■ What is expected
Please transcribe exactly the line that holds "gray triangle: (114, 186) -> (92, 129), moved" and all lines that follow it to the end of the records below, omitting any pictures.

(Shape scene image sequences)
━━━━━━━━━━━━━━━━━━━━━━━━━━━━━━

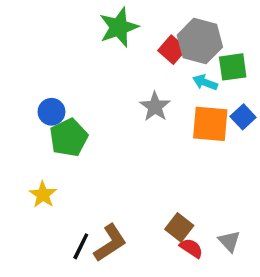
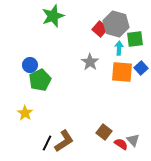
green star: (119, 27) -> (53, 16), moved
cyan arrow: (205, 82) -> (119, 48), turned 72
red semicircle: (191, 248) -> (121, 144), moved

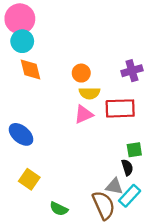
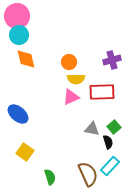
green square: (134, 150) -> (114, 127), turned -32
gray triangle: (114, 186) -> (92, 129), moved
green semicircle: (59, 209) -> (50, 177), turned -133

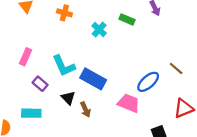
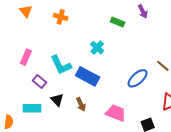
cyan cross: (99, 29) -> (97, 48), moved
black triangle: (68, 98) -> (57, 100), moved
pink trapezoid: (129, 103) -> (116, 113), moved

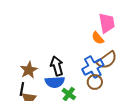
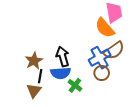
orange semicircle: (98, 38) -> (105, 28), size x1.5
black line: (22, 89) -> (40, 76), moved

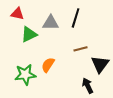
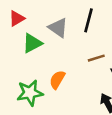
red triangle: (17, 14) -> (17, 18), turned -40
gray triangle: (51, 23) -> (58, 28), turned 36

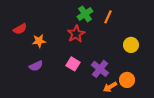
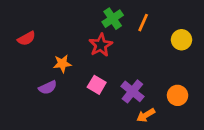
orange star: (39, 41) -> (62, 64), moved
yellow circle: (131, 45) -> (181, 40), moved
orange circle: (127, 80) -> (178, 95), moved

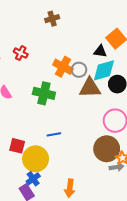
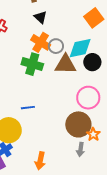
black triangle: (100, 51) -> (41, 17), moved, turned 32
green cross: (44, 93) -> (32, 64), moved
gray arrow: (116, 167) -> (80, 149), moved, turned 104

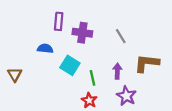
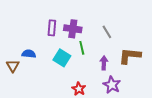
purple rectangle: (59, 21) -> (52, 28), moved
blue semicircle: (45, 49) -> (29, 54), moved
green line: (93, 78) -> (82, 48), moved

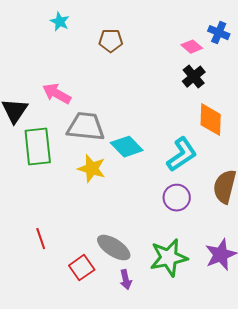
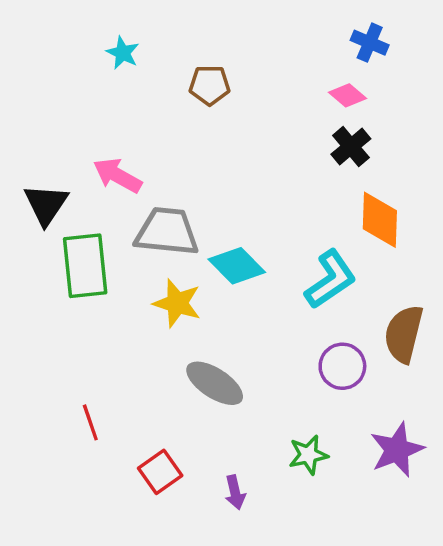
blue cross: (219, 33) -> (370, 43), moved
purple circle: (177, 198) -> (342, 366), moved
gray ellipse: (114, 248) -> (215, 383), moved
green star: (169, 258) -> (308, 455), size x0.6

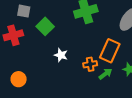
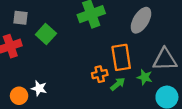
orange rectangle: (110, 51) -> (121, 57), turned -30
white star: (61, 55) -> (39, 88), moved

━━━━━━━━━━━━━━━━━━━━━━━━━━━━━━

■ Answer below
gray triangle: (114, 186) -> (92, 129), moved
green semicircle: (59, 209) -> (50, 177), turned -133

cyan cross: (99, 29) -> (97, 48), moved
black triangle: (68, 98) -> (57, 100), moved
pink trapezoid: (129, 103) -> (116, 113), moved

orange semicircle: (98, 38) -> (105, 28), size x1.5
black line: (22, 89) -> (40, 76), moved

red triangle: (17, 14) -> (17, 18), turned -40
gray triangle: (51, 23) -> (58, 28), turned 36

orange star: (39, 41) -> (62, 64), moved
yellow circle: (131, 45) -> (181, 40), moved
orange circle: (127, 80) -> (178, 95), moved

black triangle: (100, 51) -> (41, 17), moved, turned 32
green cross: (44, 93) -> (32, 64), moved
gray arrow: (116, 167) -> (80, 149), moved, turned 104

purple rectangle: (59, 21) -> (52, 28), moved
blue semicircle: (45, 49) -> (29, 54), moved
green line: (93, 78) -> (82, 48), moved

blue cross: (219, 33) -> (370, 43), moved
purple circle: (177, 198) -> (342, 366), moved
gray ellipse: (114, 248) -> (215, 383), moved
green star: (169, 258) -> (308, 455), size x0.6

orange rectangle: (110, 51) -> (121, 57), turned -30
white star: (61, 55) -> (39, 88), moved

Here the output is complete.